### Problem
Within the listing below, give again exactly the lines between the one containing "yellow square: (30, 55) -> (39, 97), moved" and the one containing "orange arrow: (554, 328)", inclusive, pictures left aside.

### Entries shown
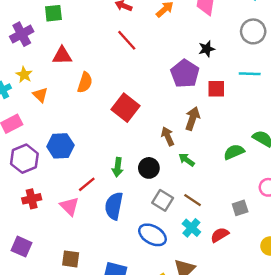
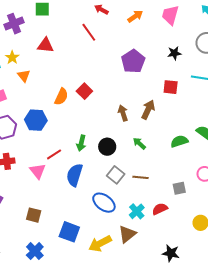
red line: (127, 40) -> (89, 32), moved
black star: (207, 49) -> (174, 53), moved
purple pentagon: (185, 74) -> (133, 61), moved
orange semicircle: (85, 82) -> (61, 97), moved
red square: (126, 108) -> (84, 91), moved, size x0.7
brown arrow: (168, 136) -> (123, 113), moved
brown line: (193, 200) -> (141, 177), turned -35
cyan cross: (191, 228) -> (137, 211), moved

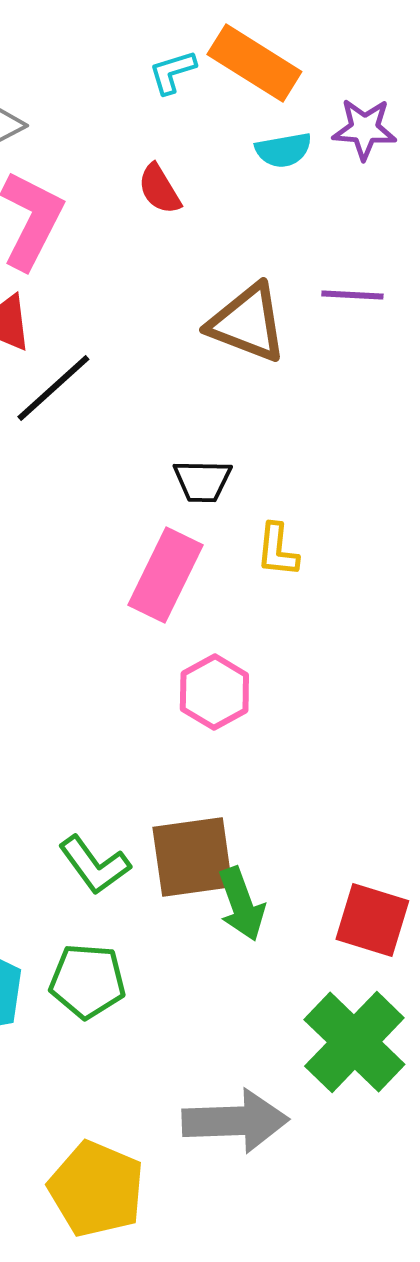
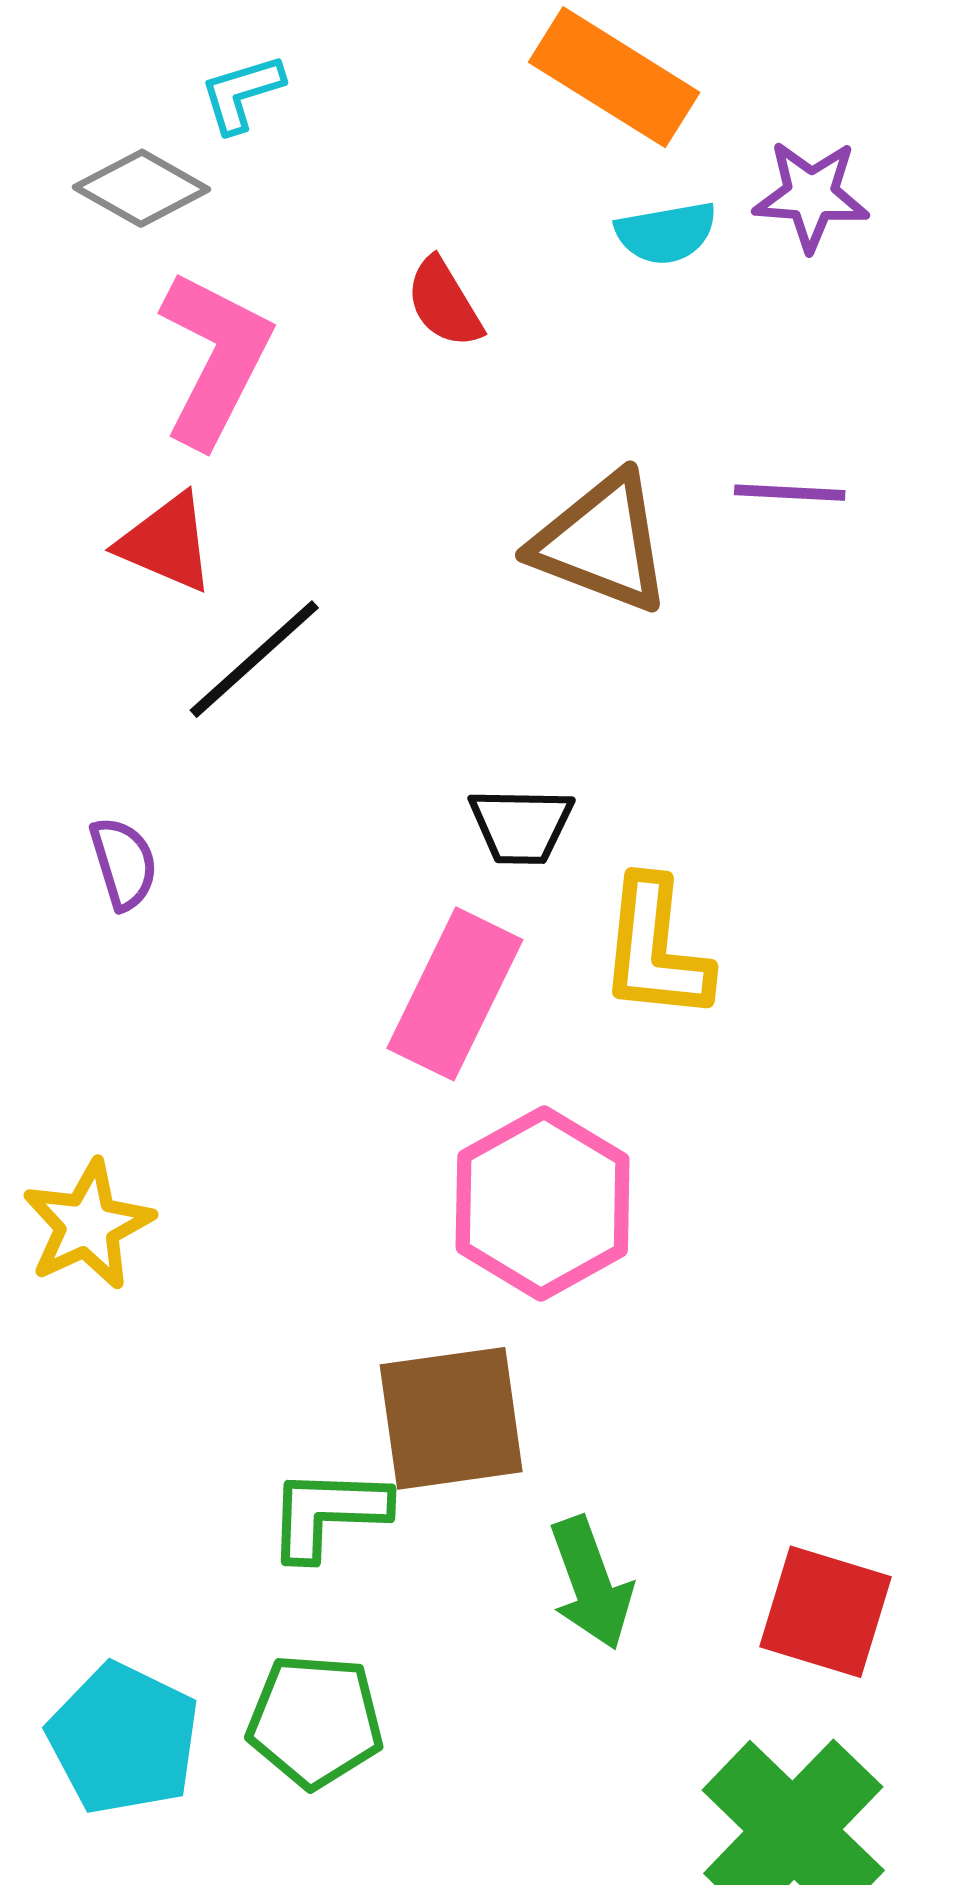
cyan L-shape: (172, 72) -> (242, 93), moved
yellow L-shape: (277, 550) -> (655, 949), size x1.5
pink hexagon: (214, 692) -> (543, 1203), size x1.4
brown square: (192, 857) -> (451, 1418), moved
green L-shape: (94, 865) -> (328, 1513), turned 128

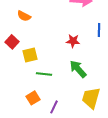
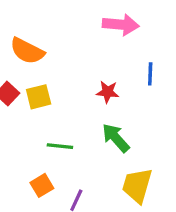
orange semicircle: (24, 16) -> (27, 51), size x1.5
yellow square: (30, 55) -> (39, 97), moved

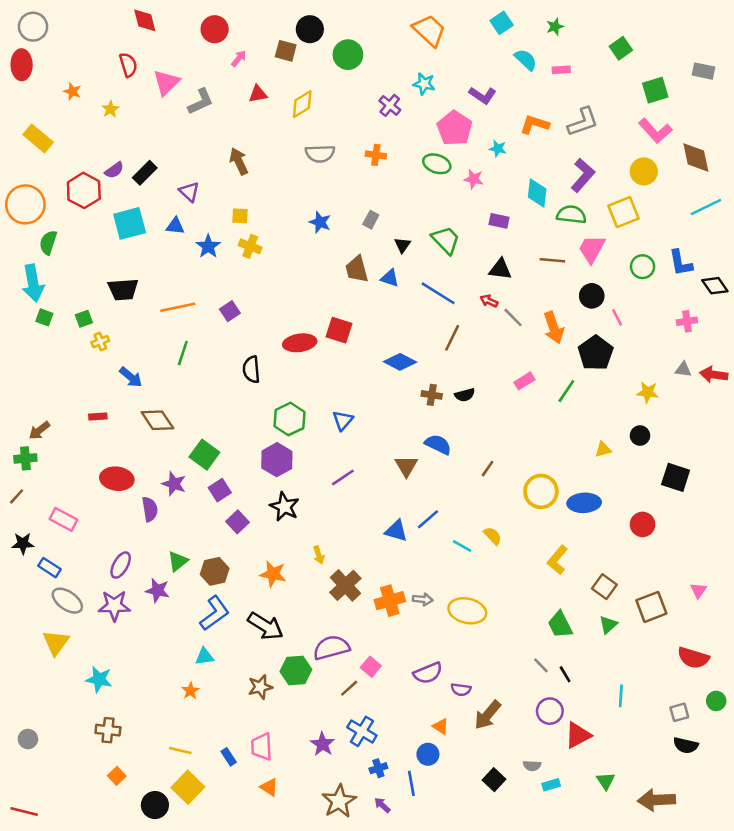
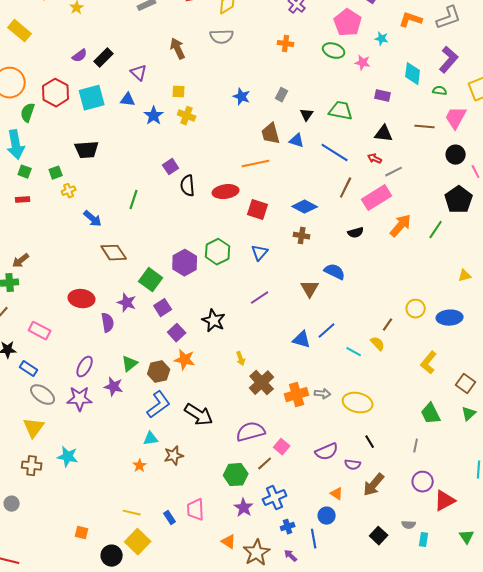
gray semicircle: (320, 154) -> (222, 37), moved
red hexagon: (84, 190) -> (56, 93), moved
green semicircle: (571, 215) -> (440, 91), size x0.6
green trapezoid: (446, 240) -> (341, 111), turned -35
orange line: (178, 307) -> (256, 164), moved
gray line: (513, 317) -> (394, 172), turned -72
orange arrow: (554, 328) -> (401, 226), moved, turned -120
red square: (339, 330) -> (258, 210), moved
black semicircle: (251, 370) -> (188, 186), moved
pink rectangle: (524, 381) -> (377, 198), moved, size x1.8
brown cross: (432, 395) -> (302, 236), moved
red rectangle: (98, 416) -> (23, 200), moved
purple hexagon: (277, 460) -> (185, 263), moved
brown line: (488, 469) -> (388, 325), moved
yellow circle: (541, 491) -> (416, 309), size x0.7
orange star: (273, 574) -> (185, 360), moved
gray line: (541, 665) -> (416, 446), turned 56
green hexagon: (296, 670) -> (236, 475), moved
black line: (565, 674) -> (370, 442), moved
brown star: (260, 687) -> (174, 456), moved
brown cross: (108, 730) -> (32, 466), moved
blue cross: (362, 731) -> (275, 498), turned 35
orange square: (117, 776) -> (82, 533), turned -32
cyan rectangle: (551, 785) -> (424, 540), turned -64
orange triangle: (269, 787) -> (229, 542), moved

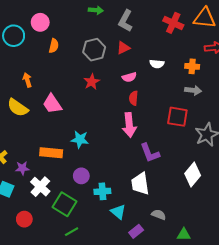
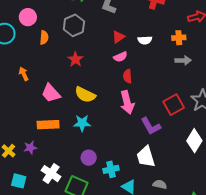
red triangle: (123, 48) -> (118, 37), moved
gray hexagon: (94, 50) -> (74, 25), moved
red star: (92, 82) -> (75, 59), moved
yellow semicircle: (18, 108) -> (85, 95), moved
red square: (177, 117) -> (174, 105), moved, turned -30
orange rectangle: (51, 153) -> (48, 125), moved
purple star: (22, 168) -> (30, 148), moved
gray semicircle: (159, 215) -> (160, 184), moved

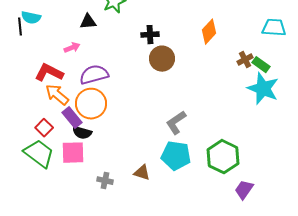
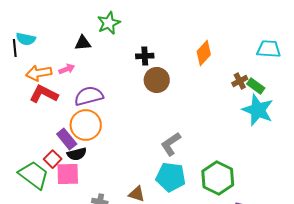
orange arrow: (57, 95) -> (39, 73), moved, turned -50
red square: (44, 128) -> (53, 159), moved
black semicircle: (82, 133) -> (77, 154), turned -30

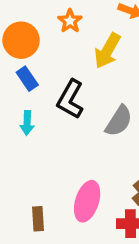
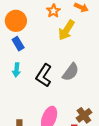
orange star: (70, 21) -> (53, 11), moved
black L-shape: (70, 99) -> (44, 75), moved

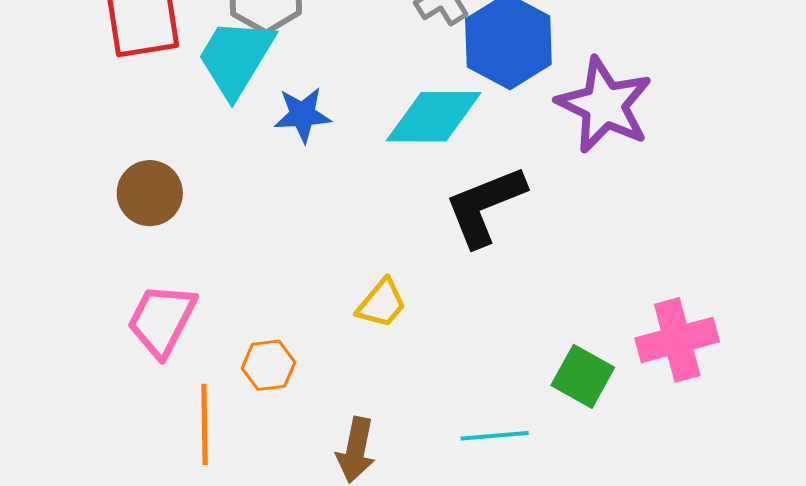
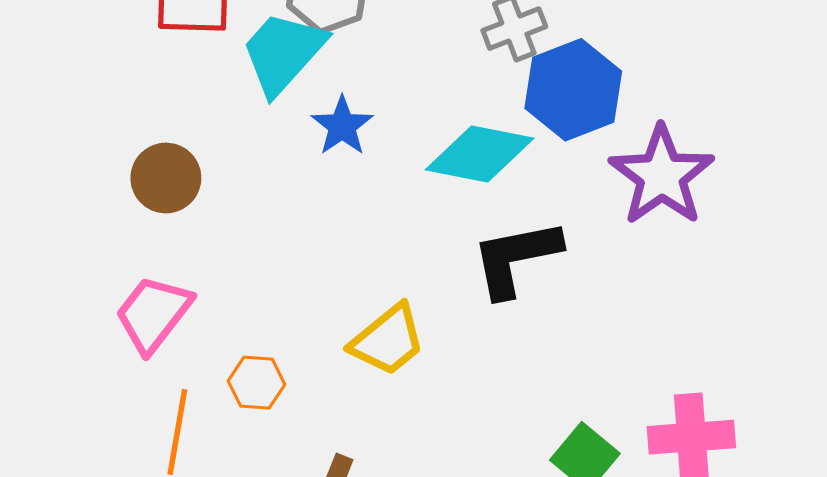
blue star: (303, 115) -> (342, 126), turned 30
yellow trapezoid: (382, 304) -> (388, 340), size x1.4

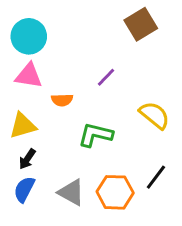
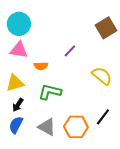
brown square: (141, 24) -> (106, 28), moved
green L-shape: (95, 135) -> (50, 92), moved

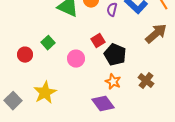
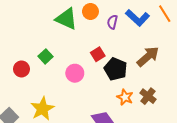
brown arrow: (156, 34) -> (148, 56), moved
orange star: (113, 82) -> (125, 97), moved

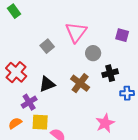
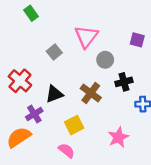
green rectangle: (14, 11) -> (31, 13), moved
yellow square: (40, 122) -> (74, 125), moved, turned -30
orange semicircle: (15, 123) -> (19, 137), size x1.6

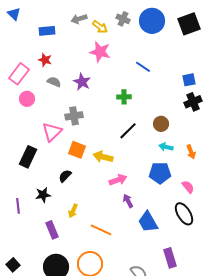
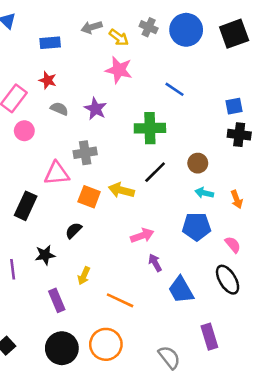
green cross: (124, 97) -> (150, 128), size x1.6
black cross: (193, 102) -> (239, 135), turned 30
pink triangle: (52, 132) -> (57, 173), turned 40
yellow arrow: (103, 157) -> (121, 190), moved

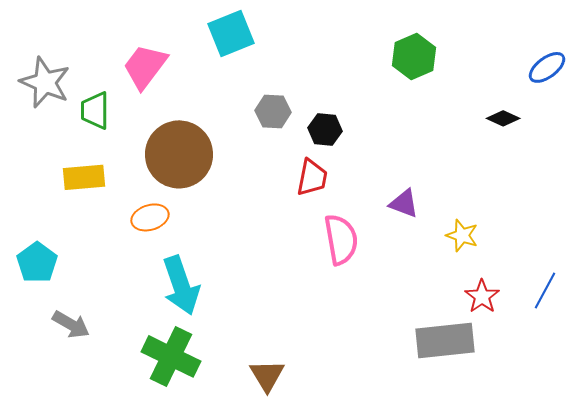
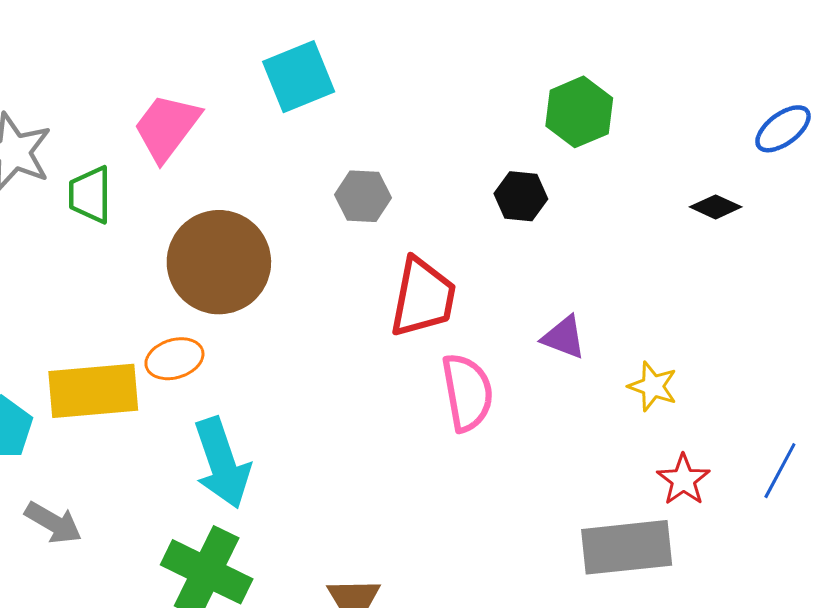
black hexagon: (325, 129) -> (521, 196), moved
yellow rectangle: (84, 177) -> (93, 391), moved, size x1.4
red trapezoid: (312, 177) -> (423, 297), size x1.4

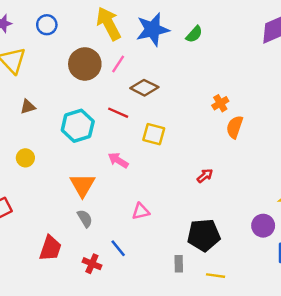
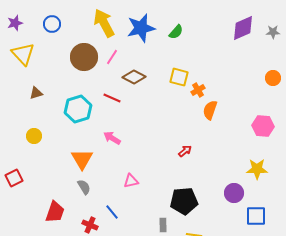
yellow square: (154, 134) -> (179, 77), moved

### Output of the task
yellow square: (30, 55) -> (39, 97), moved

gray semicircle: (320, 154) -> (222, 37), moved
red hexagon: (84, 190) -> (56, 93), moved
green semicircle: (571, 215) -> (440, 91), size x0.6
green trapezoid: (446, 240) -> (341, 111), turned -35
orange line: (178, 307) -> (256, 164), moved
gray line: (513, 317) -> (394, 172), turned -72
orange arrow: (554, 328) -> (401, 226), moved, turned -120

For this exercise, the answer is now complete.